[SUPPLIED DATA — start]

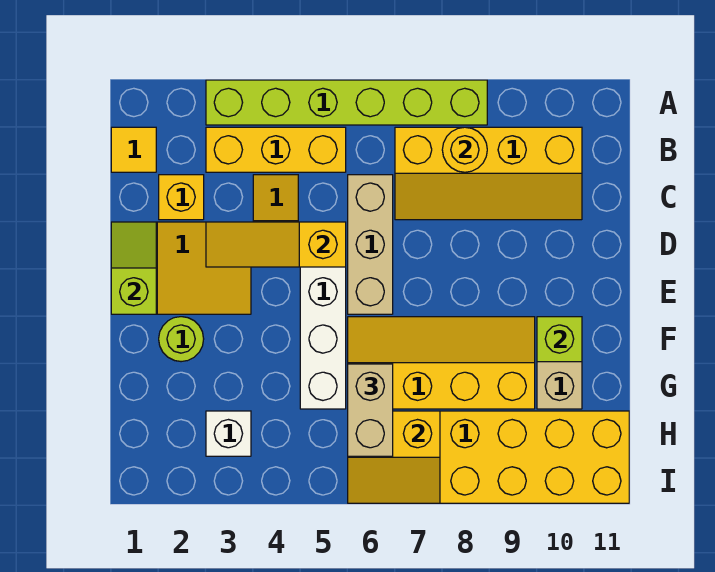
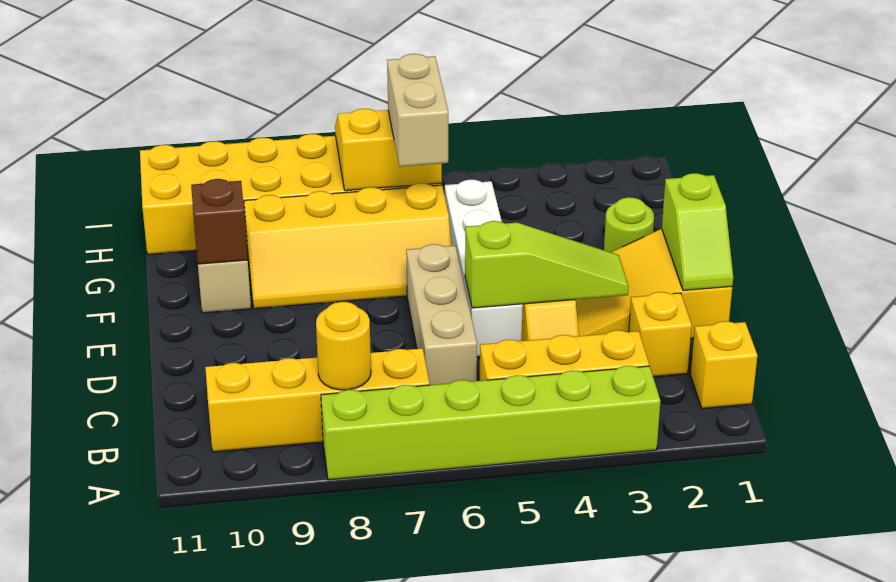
yellow 1x1 tile [111,127,156,172] -> yellow 1x1 brick [691,321,757,409]
yellow 1x3 slope [206,222,346,267] -> lime 1x3 slope [465,221,629,308]
lime 1x1 brick [537,317,582,362] -> brown 1x1 brick [191,179,248,264]
white 1x1 brick [206,411,251,456] -> none

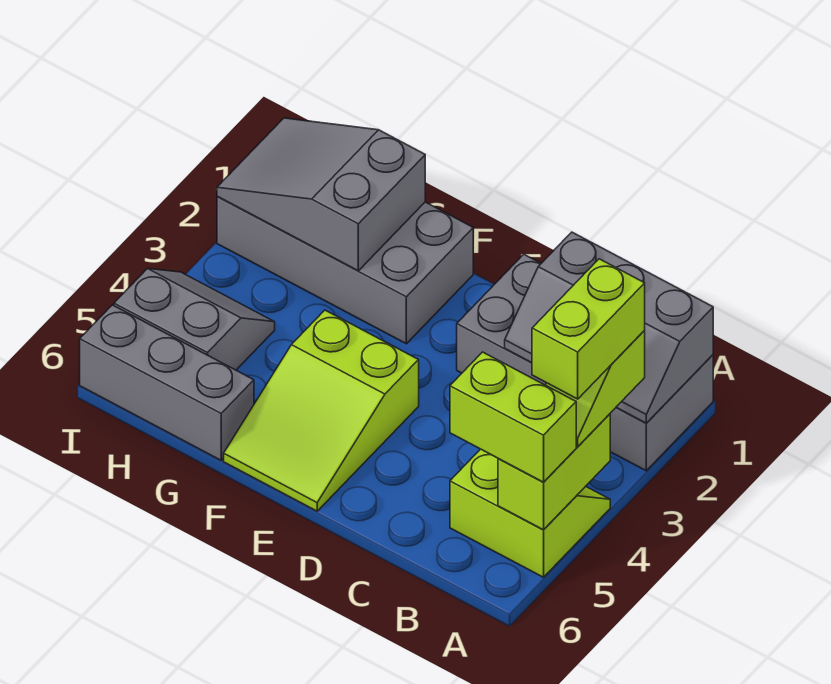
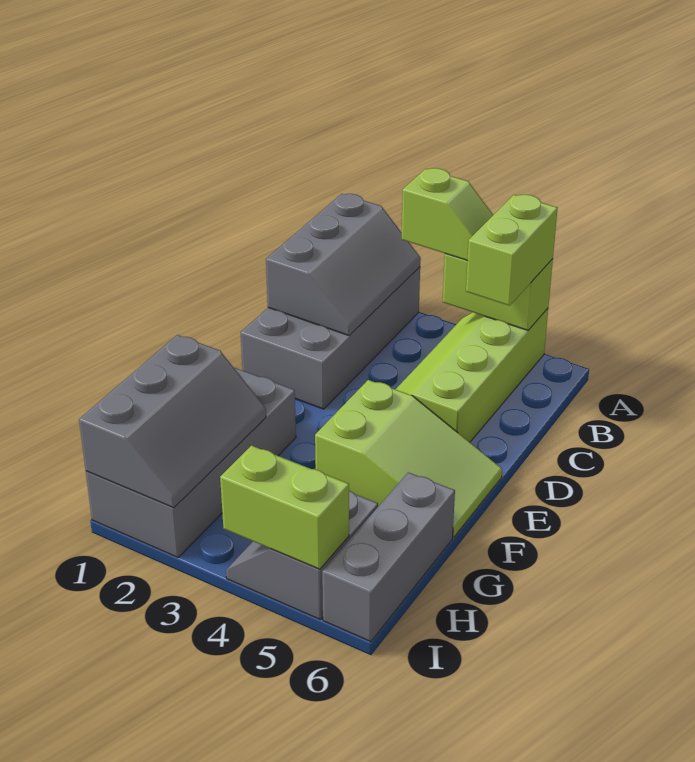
lime 1x2 brick [532,259,645,399] -> lime 1x2 brick moved to [220,446,349,569]
lime 2x2 slope [450,449,610,577] -> lime 2x4 slope [396,308,548,442]
grey 2x3 slope [217,118,425,271] -> grey 2x3 slope turned to [79,335,266,508]

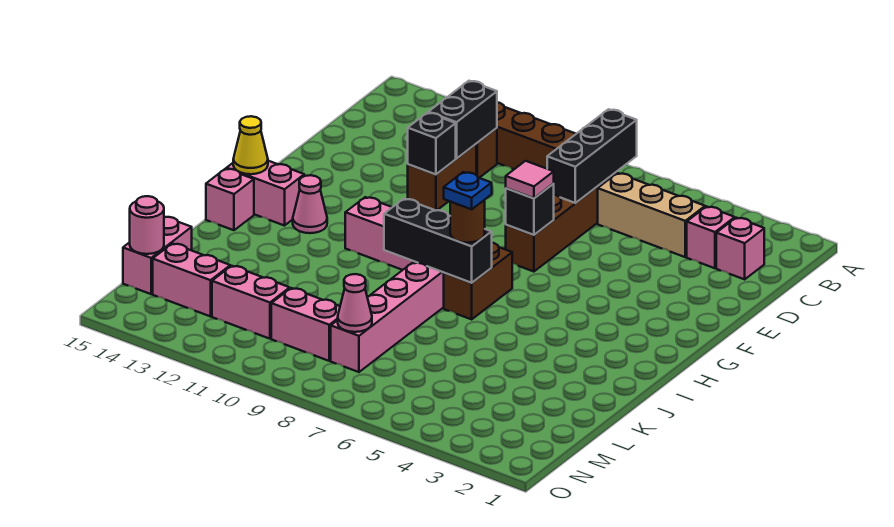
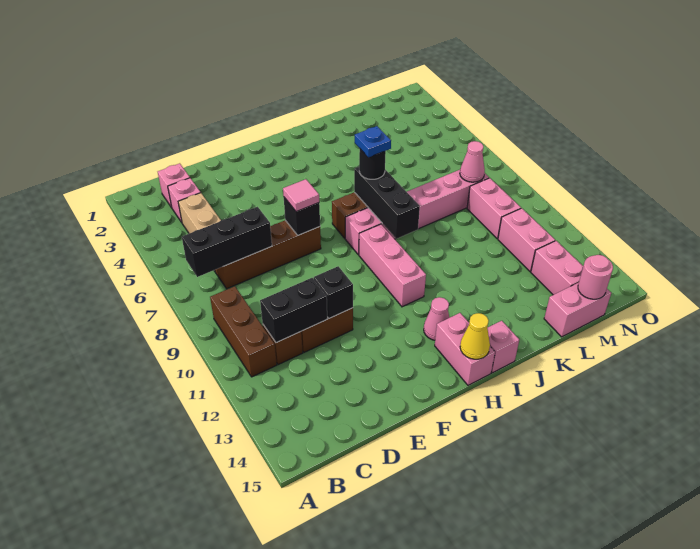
brown 1x1 round brick [450,200,485,243] -> black 1x1 round brick [359,149,386,179]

[SUPPLIED DATA — finish]

_EXERCISE AIM:_ Print exactly the lines between the line containing "white 1x1 brick [206,411,251,456] -> none" and the last line of the entries above, including both, and nothing besides; skip the pictures.

_WRITTEN SOLUTION:_
white 1x1 brick [206,411,251,456] -> none

lime 1x2 brick [532,259,645,399] -> lime 1x2 brick moved to [220,446,349,569]
lime 2x2 slope [450,449,610,577] -> lime 2x4 slope [396,308,548,442]
grey 2x3 slope [217,118,425,271] -> grey 2x3 slope turned to [79,335,266,508]

brown 1x1 round brick [450,200,485,243] -> black 1x1 round brick [359,149,386,179]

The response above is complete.